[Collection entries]
● ● ● ● ● ● ●
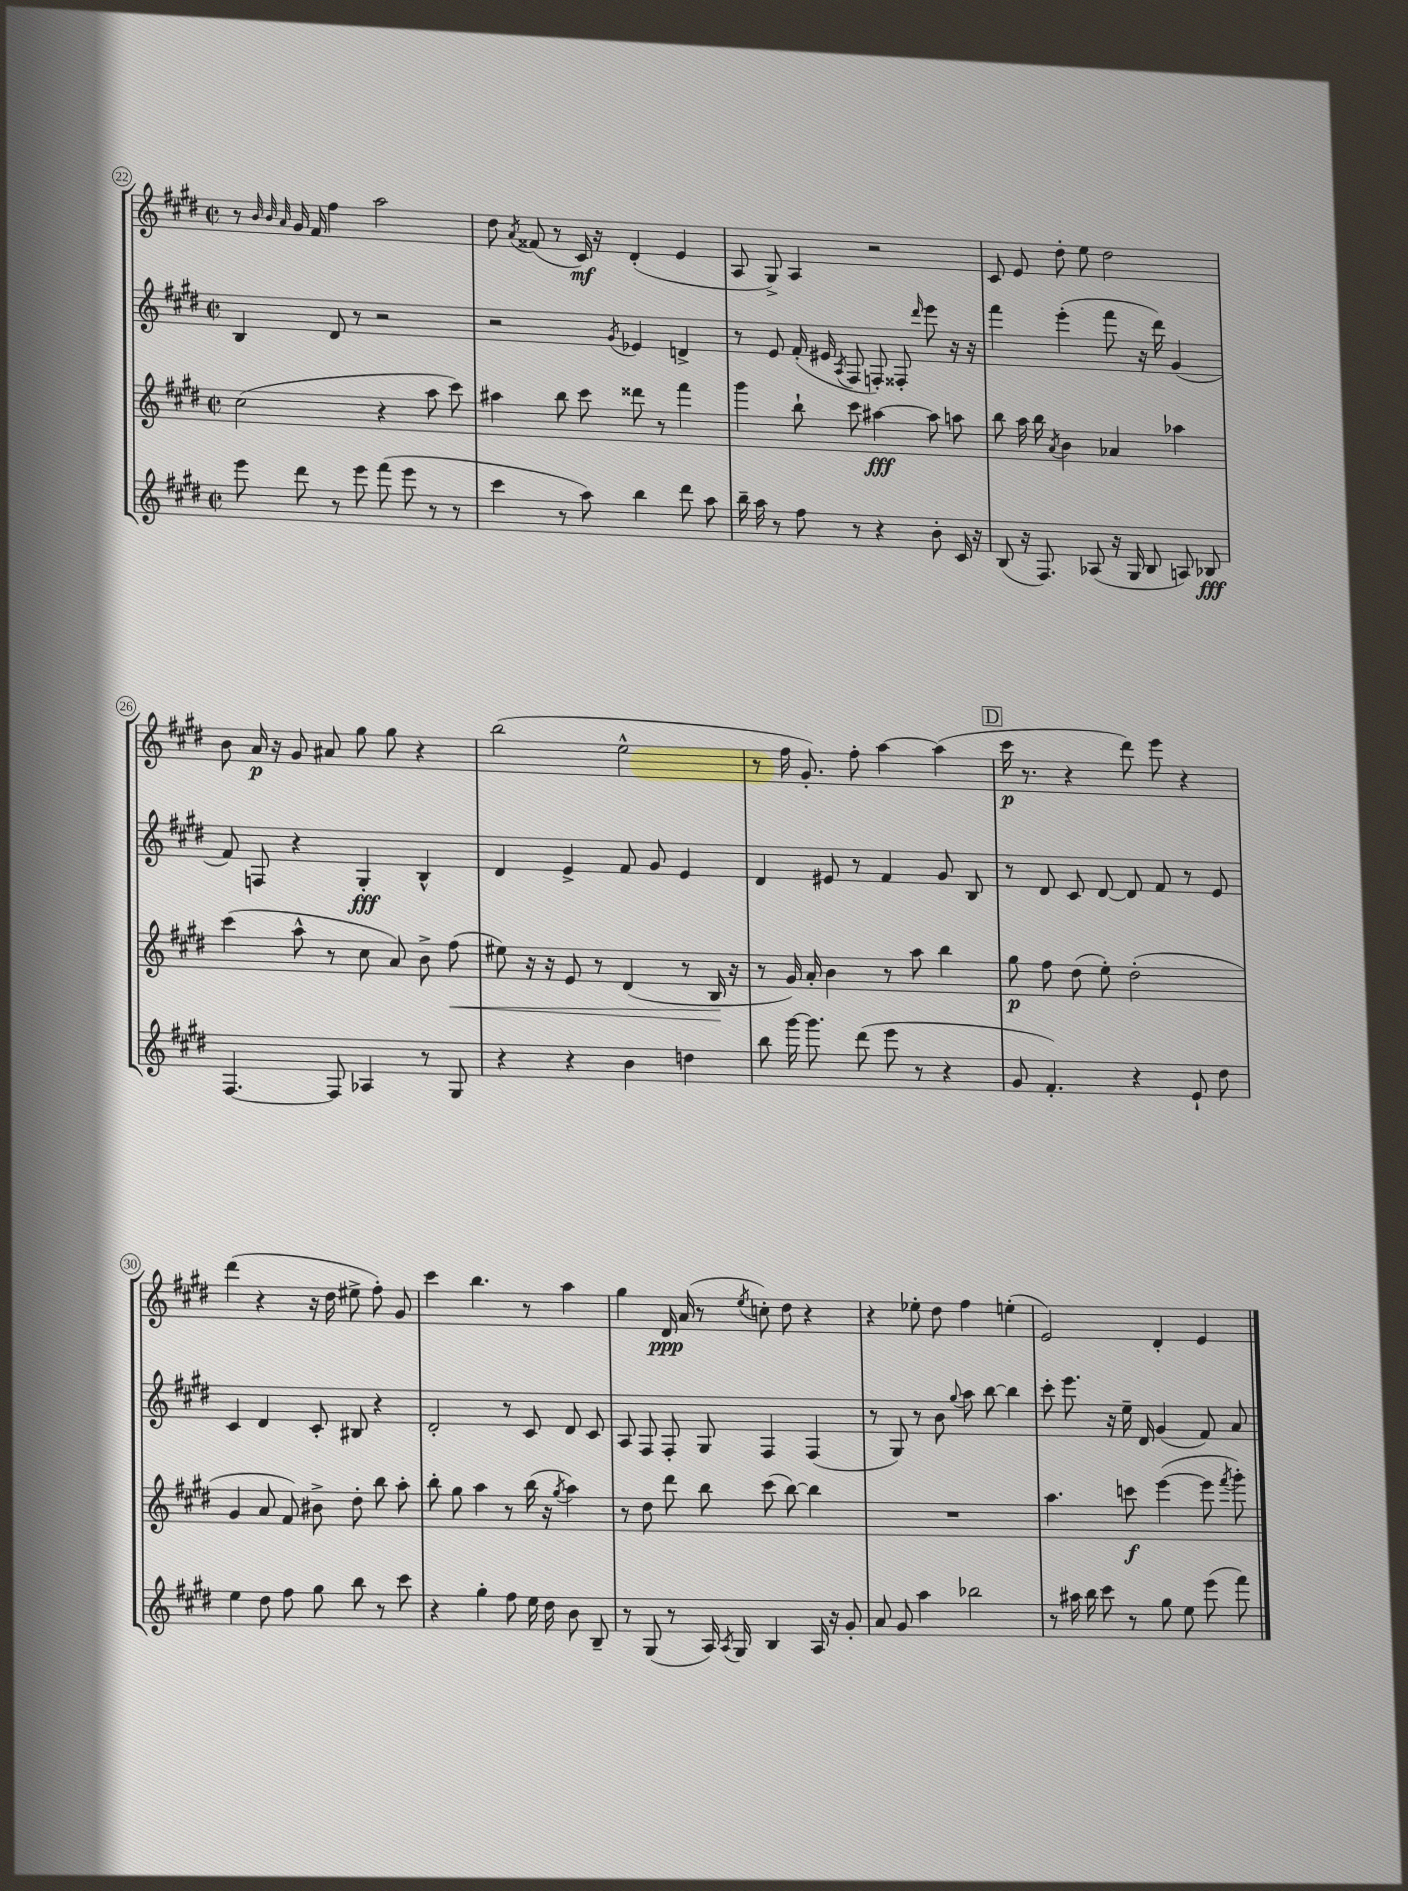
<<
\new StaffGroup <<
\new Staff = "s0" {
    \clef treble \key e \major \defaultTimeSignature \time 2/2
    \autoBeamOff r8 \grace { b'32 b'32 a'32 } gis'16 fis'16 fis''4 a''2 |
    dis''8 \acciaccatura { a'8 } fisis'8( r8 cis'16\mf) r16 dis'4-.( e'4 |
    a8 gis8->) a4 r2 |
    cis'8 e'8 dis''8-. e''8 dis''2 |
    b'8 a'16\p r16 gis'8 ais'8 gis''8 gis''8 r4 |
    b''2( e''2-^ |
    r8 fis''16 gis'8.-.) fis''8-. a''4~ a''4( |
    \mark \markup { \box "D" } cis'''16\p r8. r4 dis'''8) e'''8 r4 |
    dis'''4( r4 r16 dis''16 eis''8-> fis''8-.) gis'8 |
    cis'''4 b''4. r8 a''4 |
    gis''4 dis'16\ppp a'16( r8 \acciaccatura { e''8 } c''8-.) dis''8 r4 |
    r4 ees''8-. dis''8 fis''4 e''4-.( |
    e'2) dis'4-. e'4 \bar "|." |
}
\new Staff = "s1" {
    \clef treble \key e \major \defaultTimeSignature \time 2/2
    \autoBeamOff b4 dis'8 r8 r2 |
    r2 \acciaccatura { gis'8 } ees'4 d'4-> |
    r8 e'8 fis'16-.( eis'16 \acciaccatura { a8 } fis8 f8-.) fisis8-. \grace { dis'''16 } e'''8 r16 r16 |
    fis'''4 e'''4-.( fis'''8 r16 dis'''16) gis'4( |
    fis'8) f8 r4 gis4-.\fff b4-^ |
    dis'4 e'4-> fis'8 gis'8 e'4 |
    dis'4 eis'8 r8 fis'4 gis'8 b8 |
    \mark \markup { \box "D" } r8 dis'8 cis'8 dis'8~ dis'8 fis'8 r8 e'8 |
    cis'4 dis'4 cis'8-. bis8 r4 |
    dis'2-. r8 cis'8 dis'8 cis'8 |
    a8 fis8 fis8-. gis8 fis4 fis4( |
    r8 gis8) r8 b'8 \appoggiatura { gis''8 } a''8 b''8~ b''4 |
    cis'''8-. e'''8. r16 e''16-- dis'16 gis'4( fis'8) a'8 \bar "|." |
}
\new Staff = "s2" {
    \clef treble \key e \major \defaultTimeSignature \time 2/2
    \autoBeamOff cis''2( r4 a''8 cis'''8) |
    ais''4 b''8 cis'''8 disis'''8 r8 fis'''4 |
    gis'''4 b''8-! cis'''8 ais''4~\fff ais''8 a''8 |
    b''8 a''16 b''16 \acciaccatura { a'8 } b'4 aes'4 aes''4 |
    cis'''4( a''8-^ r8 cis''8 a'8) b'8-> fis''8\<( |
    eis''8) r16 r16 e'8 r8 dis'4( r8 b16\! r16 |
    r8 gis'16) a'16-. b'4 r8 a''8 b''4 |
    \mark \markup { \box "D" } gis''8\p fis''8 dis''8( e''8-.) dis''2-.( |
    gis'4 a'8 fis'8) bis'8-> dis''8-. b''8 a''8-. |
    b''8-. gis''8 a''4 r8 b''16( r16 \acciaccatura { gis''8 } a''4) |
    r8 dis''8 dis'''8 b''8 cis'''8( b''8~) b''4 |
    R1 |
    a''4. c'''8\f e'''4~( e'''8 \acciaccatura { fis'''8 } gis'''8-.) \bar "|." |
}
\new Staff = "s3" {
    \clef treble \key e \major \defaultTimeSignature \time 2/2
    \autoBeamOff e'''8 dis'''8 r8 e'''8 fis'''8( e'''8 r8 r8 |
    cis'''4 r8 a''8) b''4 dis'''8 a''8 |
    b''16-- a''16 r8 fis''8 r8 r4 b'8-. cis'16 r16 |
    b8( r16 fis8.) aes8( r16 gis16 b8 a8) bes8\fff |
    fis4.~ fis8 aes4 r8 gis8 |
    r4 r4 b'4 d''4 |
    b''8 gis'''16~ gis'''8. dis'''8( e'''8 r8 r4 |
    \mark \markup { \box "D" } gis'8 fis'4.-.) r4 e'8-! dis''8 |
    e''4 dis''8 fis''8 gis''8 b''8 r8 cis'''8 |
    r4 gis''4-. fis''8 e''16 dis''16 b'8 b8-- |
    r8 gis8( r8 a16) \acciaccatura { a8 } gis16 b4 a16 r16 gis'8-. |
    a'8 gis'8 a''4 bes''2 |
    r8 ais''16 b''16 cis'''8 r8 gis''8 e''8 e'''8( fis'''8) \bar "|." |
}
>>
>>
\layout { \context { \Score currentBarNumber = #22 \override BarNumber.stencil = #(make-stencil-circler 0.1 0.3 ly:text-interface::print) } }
● ● ● ● ● ● ●
→ **WHAT YOU SHOULD DO**: Update the notation in the listing by replacing every "\autoBeamOff" with "\autoBeamOn" and changing nothing else, and leave the pictures out of your answer.

→ **THE RESULT**:
<<
\new StaffGroup <<
\new Staff = "s0" {
    \clef treble \key e \major \defaultTimeSignature \time 2/2
    \autoBeamOn r8 \grace { b'32 b'32 a'32 } gis'16 fis'16 fis''4 a''2 |
    dis''8 \acciaccatura { a'8 } fisis'8( r8 cis'16\mf) r16 dis'4-.( e'4 |
    a8 gis8->) a4 r2 |
    cis'8 e'8 dis''8-. e''8 dis''2 |
    b'8 a'16\p r16 gis'8 ais'8 gis''8 gis''8 r4 |
    b''2( e''2-^ |
    r8 fis''16 gis'8.-.) fis''8-. a''4~ a''4( |
    \mark \markup { \box "D" } cis'''16\p r8. r4 dis'''8) e'''8 r4 |
    dis'''4( r4 r16 dis''16 eis''8-> fis''8-.) gis'8 |
    cis'''4 b''4. r8 a''4 |
    gis''4 dis'16\ppp a'16( r8 \acciaccatura { e''8 } c''8-.) dis''8 r4 |
    r4 ees''8-. dis''8 fis''4 e''4-.( |
    e'2) dis'4-. e'4 \bar "|." |
}
\new Staff = "s1" {
    \clef treble \key e \major \defaultTimeSignature \time 2/2
    \autoBeamOn b4 dis'8 r8 r2 |
    r2 \acciaccatura { gis'8 } ees'4 d'4-> |
    r8 e'8 fis'16-.( eis'16 \acciaccatura { a8 } fis8 f8-.) fisis8-. \grace { dis'''16 } e'''8 r16 r16 |
    fis'''4 e'''4-.( fis'''8 r16 dis'''16) gis'4( |
    fis'8) f8 r4 gis4-.\fff b4-^ |
    dis'4 e'4-> fis'8 gis'8 e'4 |
    dis'4 eis'8 r8 fis'4 gis'8 b8 |
    \mark \markup { \box "D" } r8 dis'8 cis'8 dis'8~ dis'8 fis'8 r8 e'8 |
    cis'4 dis'4 cis'8-. bis8 r4 |
    dis'2-. r8 cis'8 dis'8 cis'8 |
    a8 fis8 fis8-. gis8 fis4 fis4( |
    r8 gis8) r8 b'8 \appoggiatura { gis''8 } a''8 b''8~ b''4 |
    cis'''8-. e'''8. r16 e''16-- dis'16 gis'4( fis'8) a'8 \bar "|." |
}
\new Staff = "s2" {
    \clef treble \key e \major \defaultTimeSignature \time 2/2
    \autoBeamOn cis''2( r4 a''8 cis'''8) |
    ais''4 b''8 cis'''8 disis'''8 r8 fis'''4 |
    gis'''4 b''8-! cis'''8 ais''4~\fff ais''8 a''8 |
    b''8 a''16 b''16 \acciaccatura { a'8 } b'4 aes'4 aes''4 |
    cis'''4( a''8-^ r8 cis''8 a'8) b'8-> fis''8\<( |
    eis''8) r16 r16 e'8 r8 dis'4( r8 b16\! r16 |
    r8 gis'16) a'16-. b'4 r8 a''8 b''4 |
    \mark \markup { \box "D" } gis''8\p fis''8 dis''8( e''8-.) dis''2-.( |
    gis'4 a'8 fis'8) bis'8-> dis''8-. b''8 a''8-. |
    b''8-. gis''8 a''4 r8 b''16( r16 \acciaccatura { gis''8 } a''4) |
    r8 dis''8 dis'''8 b''8 cis'''8( b''8~) b''4 |
    R1 |
    a''4. c'''8\f e'''4~( e'''8 \acciaccatura { fis'''8 } gis'''8-.) \bar "|." |
}
\new Staff = "s3" {
    \clef treble \key e \major \defaultTimeSignature \time 2/2
    \autoBeamOn e'''8 dis'''8 r8 e'''8 fis'''8( e'''8 r8 r8 |
    cis'''4 r8 a''8) b''4 dis'''8 a''8 |
    b''16-- a''16 r8 fis''8 r8 r4 b'8-. cis'16 r16 |
    b8( r16 fis8.) aes8( r16 gis16 b8 a8) bes8\fff |
    fis4.~ fis8 aes4 r8 gis8 |
    r4 r4 b'4 d''4 |
    b''8 gis'''16~ gis'''8. dis'''8( e'''8 r8 r4 |
    \mark \markup { \box "D" } gis'8 fis'4.-.) r4 e'8-! dis''8 |
    e''4 dis''8 fis''8 gis''8 b''8 r8 cis'''8 |
    r4 gis''4-. fis''8 e''16 dis''16 b'8 b8-- |
    r8 gis8( r8 a16) \acciaccatura { a8 } gis16 b4 a16 r16 gis'8-. |
    a'8 gis'8 a''4 bes''2 |
    r8 ais''16 b''16 cis'''8 r8 gis''8 e''8 e'''8( fis'''8) \bar "|." |
}
>>
>>
\layout { \context { \Score currentBarNumber = #22 \override BarNumber.stencil = #(make-stencil-circler 0.1 0.3 ly:text-interface::print) } }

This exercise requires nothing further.